### [Assignment]
Go through the records and filter out every line lacking the word "white"; copy the lines that remain.
START Dataset records
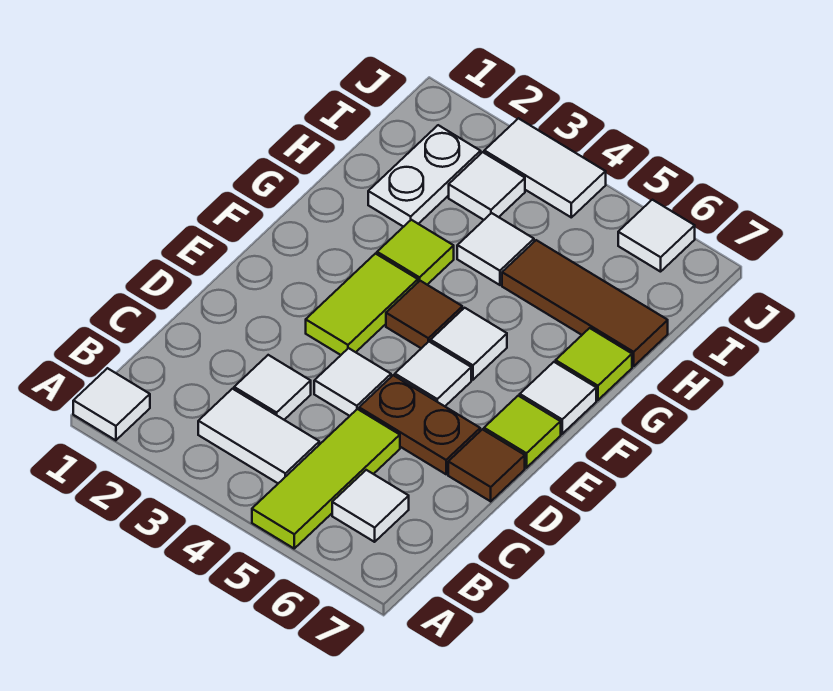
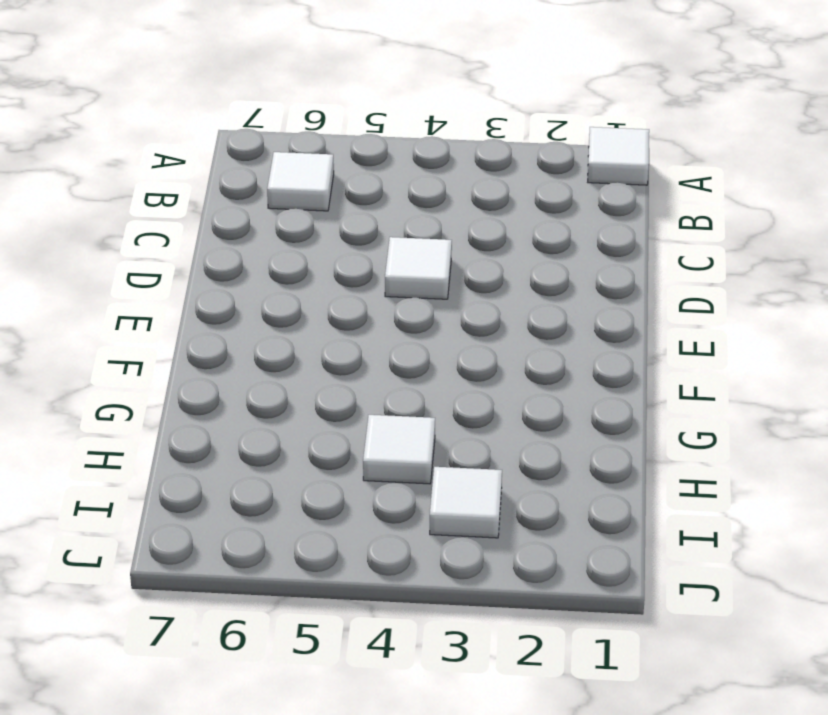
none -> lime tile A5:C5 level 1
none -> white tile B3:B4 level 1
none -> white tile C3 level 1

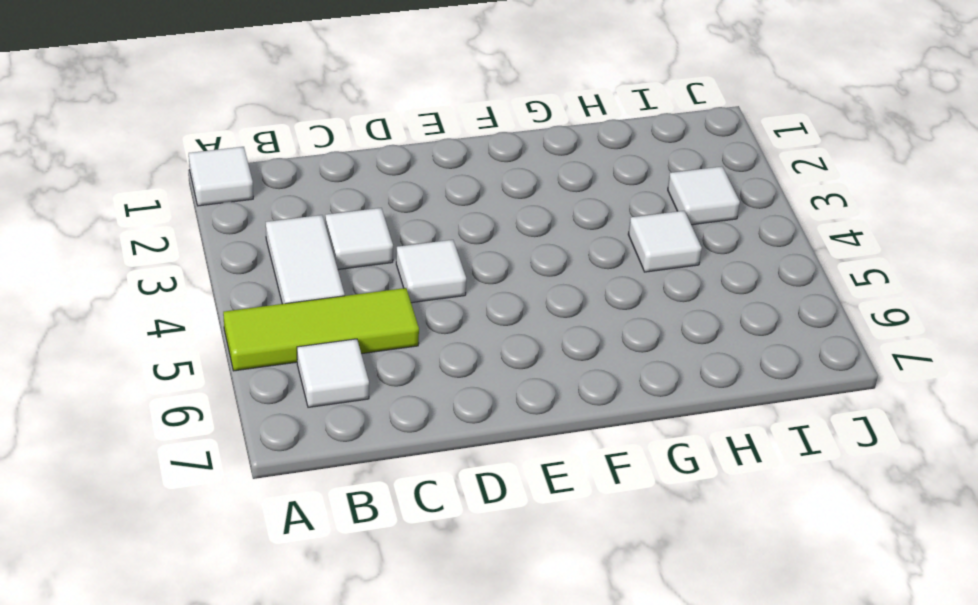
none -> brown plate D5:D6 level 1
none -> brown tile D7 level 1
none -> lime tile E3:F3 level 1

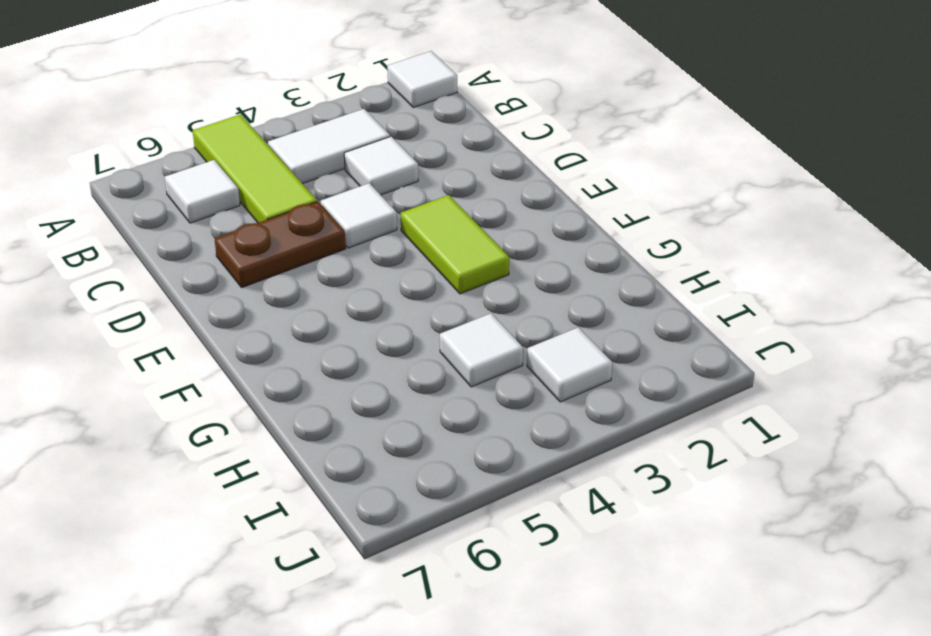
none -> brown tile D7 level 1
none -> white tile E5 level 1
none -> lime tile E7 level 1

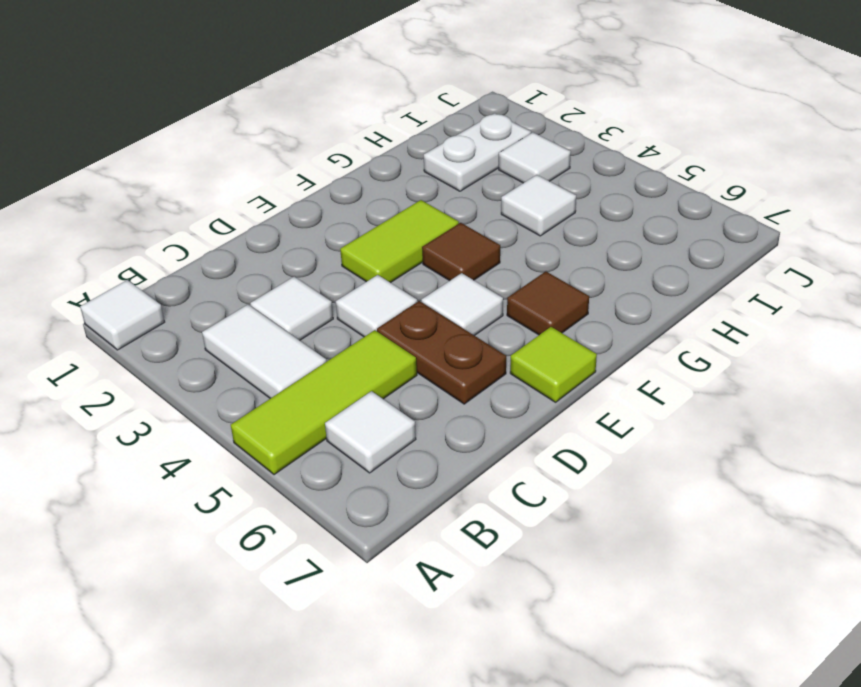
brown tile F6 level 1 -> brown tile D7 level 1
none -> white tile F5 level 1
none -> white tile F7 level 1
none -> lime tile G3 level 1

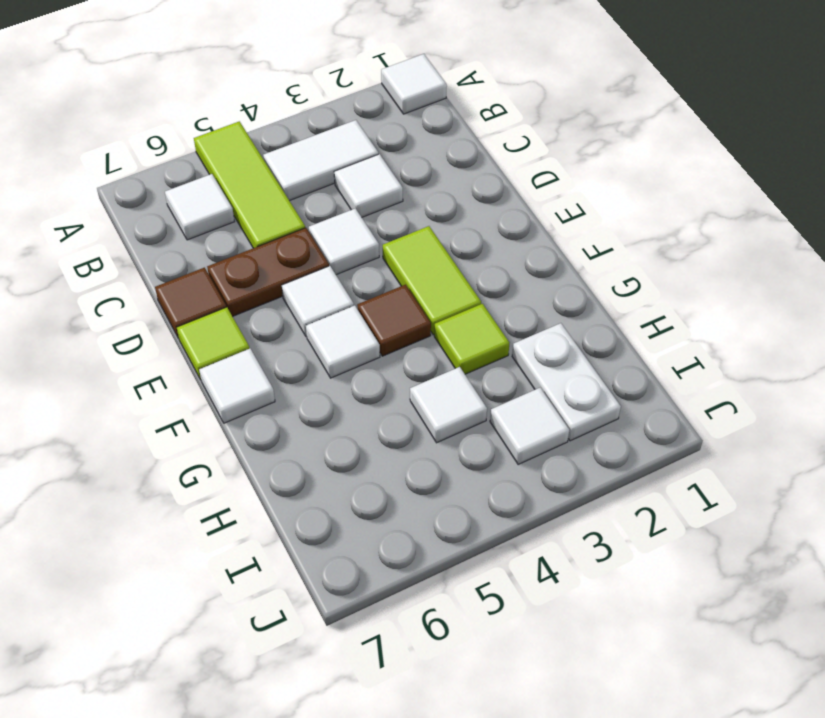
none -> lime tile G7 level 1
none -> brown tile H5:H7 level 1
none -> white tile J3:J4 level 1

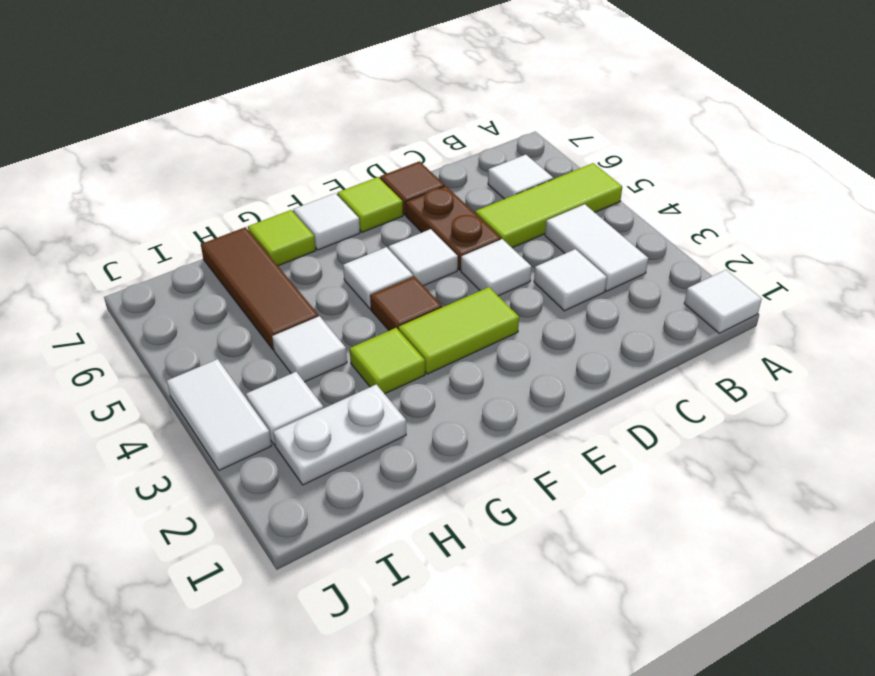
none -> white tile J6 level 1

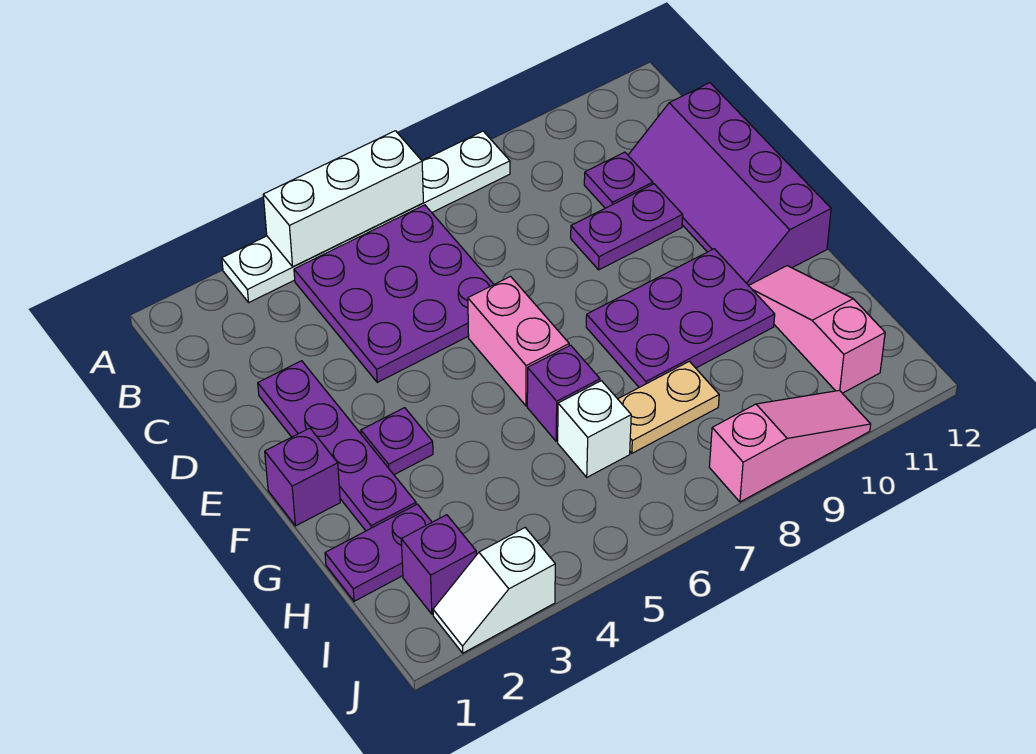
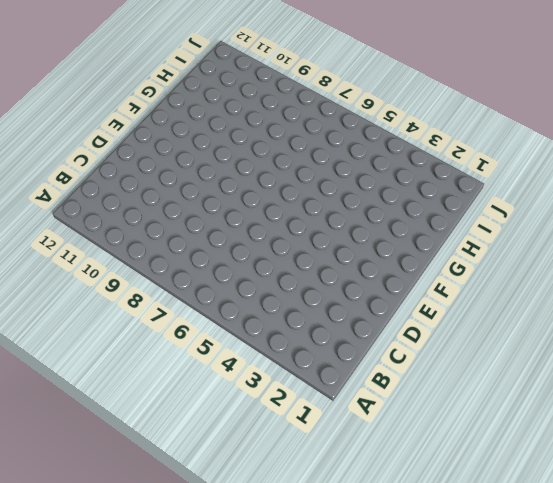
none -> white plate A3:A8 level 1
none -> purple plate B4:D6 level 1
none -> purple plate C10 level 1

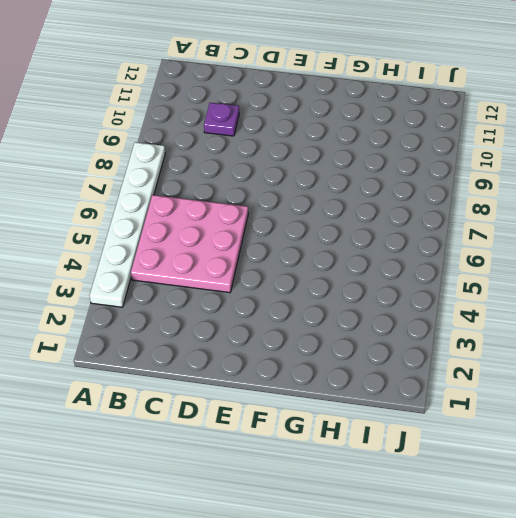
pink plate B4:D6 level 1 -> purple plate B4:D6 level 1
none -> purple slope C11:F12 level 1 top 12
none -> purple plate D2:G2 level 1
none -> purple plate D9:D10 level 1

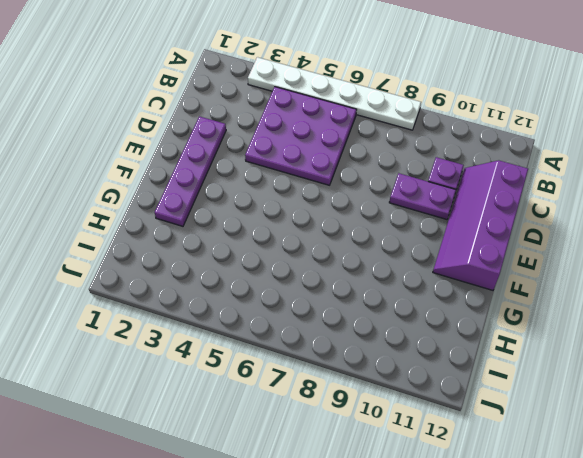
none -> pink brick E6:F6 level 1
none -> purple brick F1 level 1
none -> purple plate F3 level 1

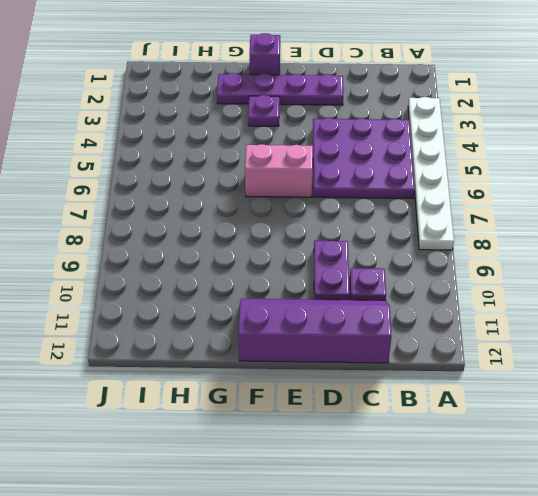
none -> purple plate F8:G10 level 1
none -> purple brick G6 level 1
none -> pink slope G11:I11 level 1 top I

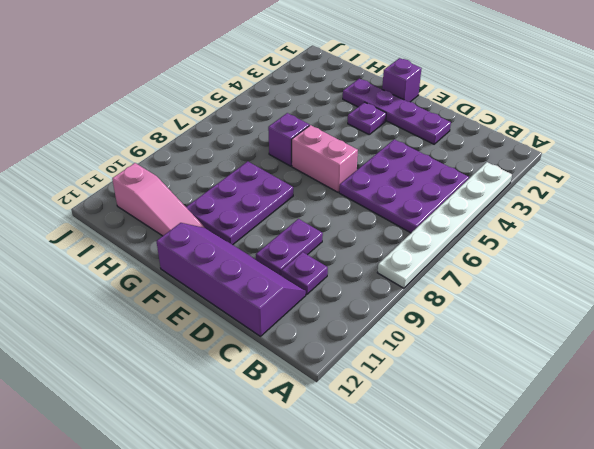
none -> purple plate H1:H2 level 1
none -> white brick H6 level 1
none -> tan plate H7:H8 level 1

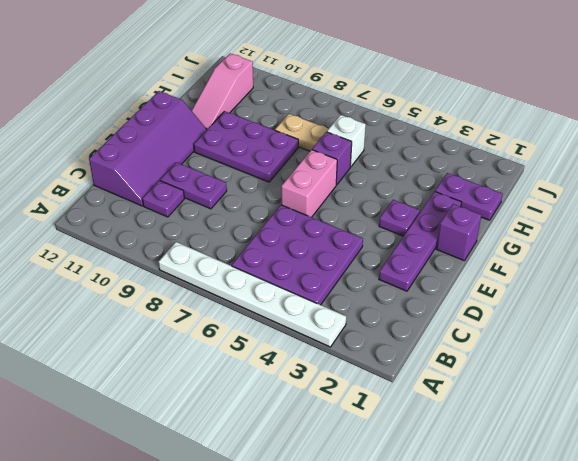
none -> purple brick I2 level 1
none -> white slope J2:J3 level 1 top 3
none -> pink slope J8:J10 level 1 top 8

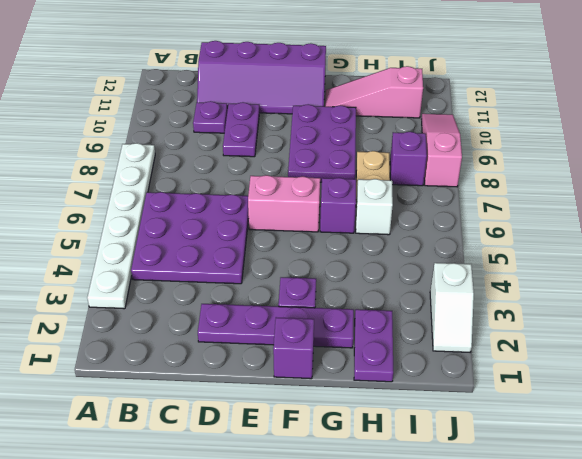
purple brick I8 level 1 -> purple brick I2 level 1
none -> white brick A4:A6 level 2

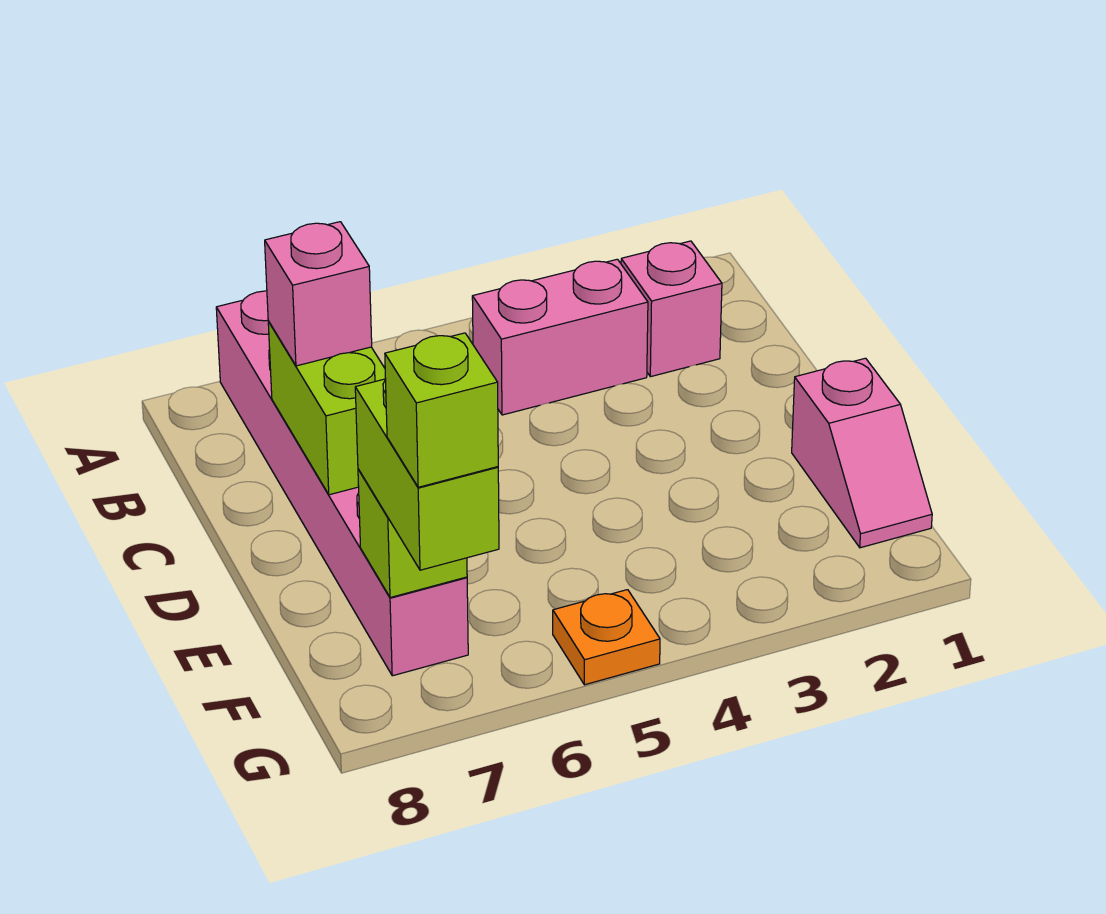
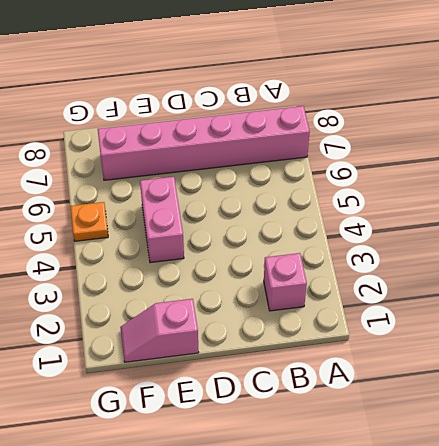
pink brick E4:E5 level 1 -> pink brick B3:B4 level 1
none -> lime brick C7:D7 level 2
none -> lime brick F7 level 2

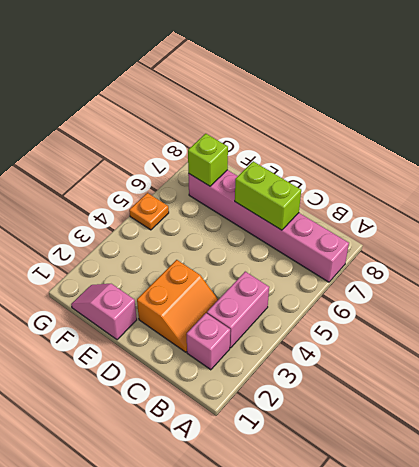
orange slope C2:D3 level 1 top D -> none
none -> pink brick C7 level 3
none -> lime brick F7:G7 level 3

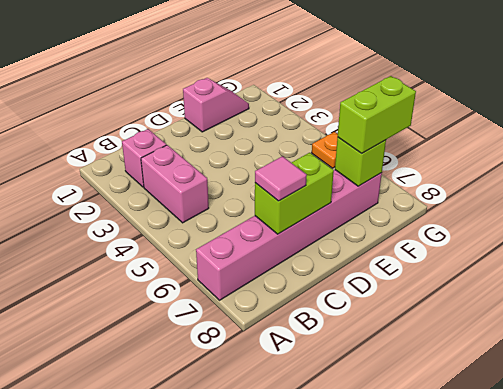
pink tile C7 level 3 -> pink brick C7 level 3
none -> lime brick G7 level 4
END Dataset records
### [Output for this task]
none -> white tile B3:B4 level 1
none -> white tile C3 level 1
none -> white tile E5 level 1
none -> white tile F5 level 1
none -> white tile F7 level 1
none -> white tile J3:J4 level 1
none -> white tile J6 level 1
none -> white plate A3:A8 level 1
none -> white brick H6 level 1
none -> white slope J2:J3 level 1 top 3
none -> white brick A4:A6 level 2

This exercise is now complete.